● **Data in this exercise**:
* * * *
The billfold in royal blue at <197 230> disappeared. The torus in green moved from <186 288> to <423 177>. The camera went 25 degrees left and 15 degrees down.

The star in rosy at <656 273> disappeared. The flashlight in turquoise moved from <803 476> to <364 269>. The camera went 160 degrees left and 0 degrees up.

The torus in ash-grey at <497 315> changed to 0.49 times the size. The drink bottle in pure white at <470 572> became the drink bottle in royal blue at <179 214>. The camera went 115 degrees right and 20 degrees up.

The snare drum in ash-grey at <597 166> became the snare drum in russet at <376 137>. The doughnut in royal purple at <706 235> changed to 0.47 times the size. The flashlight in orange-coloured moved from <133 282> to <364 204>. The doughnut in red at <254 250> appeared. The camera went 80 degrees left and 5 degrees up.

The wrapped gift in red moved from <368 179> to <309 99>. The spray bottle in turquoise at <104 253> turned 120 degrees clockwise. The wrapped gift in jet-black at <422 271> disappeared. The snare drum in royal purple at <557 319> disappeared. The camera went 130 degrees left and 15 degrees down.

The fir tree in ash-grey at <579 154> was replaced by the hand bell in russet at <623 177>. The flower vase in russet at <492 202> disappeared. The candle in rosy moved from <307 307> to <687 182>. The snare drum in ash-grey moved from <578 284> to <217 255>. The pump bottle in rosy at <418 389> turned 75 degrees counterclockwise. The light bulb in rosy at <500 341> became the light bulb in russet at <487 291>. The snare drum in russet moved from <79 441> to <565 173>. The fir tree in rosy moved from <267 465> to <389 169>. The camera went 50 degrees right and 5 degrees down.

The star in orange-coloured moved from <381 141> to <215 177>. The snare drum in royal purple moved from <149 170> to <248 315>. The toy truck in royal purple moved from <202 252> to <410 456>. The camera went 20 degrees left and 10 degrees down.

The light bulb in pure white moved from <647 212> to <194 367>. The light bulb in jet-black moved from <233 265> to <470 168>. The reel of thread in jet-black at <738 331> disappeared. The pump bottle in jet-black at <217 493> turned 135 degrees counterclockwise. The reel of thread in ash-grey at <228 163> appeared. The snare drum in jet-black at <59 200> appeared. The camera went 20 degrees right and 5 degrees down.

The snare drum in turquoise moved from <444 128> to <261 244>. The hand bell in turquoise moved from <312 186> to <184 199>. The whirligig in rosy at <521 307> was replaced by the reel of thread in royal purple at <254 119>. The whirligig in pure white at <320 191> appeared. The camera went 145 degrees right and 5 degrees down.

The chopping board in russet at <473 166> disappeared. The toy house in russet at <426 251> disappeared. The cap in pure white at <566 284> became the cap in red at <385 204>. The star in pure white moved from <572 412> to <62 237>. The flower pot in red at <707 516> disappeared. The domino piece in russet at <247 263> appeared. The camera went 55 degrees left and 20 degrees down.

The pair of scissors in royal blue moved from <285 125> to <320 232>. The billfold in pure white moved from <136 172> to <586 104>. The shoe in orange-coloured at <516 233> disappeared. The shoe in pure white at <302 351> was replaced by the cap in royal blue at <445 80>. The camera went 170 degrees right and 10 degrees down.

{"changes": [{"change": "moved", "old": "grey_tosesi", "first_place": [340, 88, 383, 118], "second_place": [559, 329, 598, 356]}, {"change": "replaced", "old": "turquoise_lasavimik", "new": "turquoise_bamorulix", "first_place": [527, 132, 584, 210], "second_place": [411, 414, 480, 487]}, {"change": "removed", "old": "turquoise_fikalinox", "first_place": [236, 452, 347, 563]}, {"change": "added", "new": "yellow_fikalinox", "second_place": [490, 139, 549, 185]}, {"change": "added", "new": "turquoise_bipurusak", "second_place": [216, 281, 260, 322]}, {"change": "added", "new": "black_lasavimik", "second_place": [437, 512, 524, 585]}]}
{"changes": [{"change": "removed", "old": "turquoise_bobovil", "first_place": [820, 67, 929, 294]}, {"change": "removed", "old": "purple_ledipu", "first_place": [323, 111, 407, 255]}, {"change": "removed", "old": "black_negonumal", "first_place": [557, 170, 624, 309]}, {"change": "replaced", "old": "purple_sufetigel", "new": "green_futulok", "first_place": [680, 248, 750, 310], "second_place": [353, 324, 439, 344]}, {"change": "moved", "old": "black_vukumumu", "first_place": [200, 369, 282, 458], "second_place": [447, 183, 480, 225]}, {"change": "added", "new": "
* * * *
● **What you will do**: All of the records above should be copied exactly.

● **Exercise answer**:
The billfold in royal blue at <197 230> disappeared. The torus in green moved from <186 288> to <423 177>. The camera went 25 degrees left and 15 degrees down.

The star in rosy at <656 273> disappeared. The flashlight in turquoise moved from <803 476> to <364 269>. The camera went 160 degrees left and 0 degrees up.

The torus in ash-grey at <497 315> changed to 0.49 times the size. The drink bottle in pure white at <470 572> became the drink bottle in royal blue at <179 214>. The camera went 115 degrees right and 20 degrees up.

The snare drum in ash-grey at <597 166> became the snare drum in russet at <376 137>. The doughnut in royal purple at <706 235> changed to 0.47 times the size. The flashlight in orange-coloured moved from <133 282> to <364 204>. The doughnut in red at <254 250> appeared. The camera went 80 degrees left and 5 degrees up.

The wrapped gift in red moved from <368 179> to <309 99>. The spray bottle in turquoise at <104 253> turned 120 degrees clockwise. The wrapped gift in jet-black at <422 271> disappeared. The snare drum in royal purple at <557 319> disappeared. The camera went 130 degrees left and 15 degrees down.

The fir tree in ash-grey at <579 154> was replaced by the hand bell in russet at <623 177>. The flower vase in russet at <492 202> disappeared. The candle in rosy moved from <307 307> to <687 182>. The snare drum in ash-grey moved from <578 284> to <217 255>. The pump bottle in rosy at <418 389> turned 75 degrees counterclockwise. The light bulb in rosy at <500 341> became the light bulb in russet at <487 291>. The snare drum in russet moved from <79 441> to <565 173>. The fir tree in rosy moved from <267 465> to <389 169>. The camera went 50 degrees right and 5 degrees down.

The star in orange-coloured moved from <381 141> to <215 177>. The snare drum in royal purple moved from <149 170> to <248 315>. The toy truck in royal purple moved from <202 252> to <410 456>. The camera went 20 degrees left and 10 degrees down.

The light bulb in pure white moved from <647 212> to <194 367>. The light bulb in jet-black moved from <233 265> to <470 168>. The reel of thread in jet-black at <738 331> disappeared. The pump bottle in jet-black at <217 493> turned 135 degrees counterclockwise. The reel of thread in ash-grey at <228 163> appeared. The snare drum in jet-black at <59 200> appeared. The camera went 20 degrees right and 5 degrees down.

The snare drum in turquoise moved from <444 128> to <261 244>. The hand bell in turquoise moved from <312 186> to <184 199>. The whirligig in rosy at <521 307> was replaced by the reel of thread in royal purple at <254 119>. The whirligig in pure white at <320 191> appeared. The camera went 145 degrees right and 5 degrees down.

The chopping board in russet at <473 166> disappeared. The toy house in russet at <426 251> disappeared. The cap in pure white at <566 284> became the cap in red at <385 204>. The star in pure white moved from <572 412> to <62 237>. The flower pot in red at <707 516> disappeared. The domino piece in russet at <247 263> appeared. The camera went 55 degrees left and 20 degrees down.

The pair of scissors in royal blue moved from <285 125> to <320 232>. The billfold in pure white moved from <136 172> to <586 104>. The shoe in orange-coloured at <516 233> disappeared. The shoe in pure white at <302 351> was replaced by the cap in royal blue at <445 80>. The camera went 170 degrees right and 10 degrees down.

{"changes": [{"change": "moved", "old": "grey_tosesi", "first_place": [340, 88, 383, 118], "second_place": [559, 329, 598, 356]}, {"change": "replaced", "old": "turquoise_lasavimik", "new": "turquoise_bamorulix", "first_place": [527, 132, 584, 210], "second_place": [411, 414, 480, 487]}, {"change": "removed", "old": "turquoise_fikalinox", "first_place": [236, 452, 347, 563]}, {"change": "added", "new": "yellow_fikalinox", "second_place": [490, 139, 549, 185]}, {"change": "added", "new": "turquoise_bipurusak", "second_place": [216, 281, 260, 322]}, {"change": "added", "new": "black_lasavimik", "second_place": [437, 512, 524, 585]}]}
{"changes": [{"change": "removed", "old": "turquoise_bobovil", "first_place": [820, 67, 929, 294]}, {"change": "removed", "old": "purple_ledipu", "first_place": [323, 111, 407, 255]}, {"change": "removed", "old": "black_negonumal", "first_place": [557, 170, 624, 309]}, {"change": "replaced", "old": "purple_sufetigel", "new": "green_futulok", "first_place": [680, 248, 750, 310], "second_place": [353, 324, 439, 344]}, {"change": "moved", "old": "black_vukumumu", "first_place": [200, 369, 282, 458], "second_place": [447, 183, 480, 225]}, {"change": "added", "new": "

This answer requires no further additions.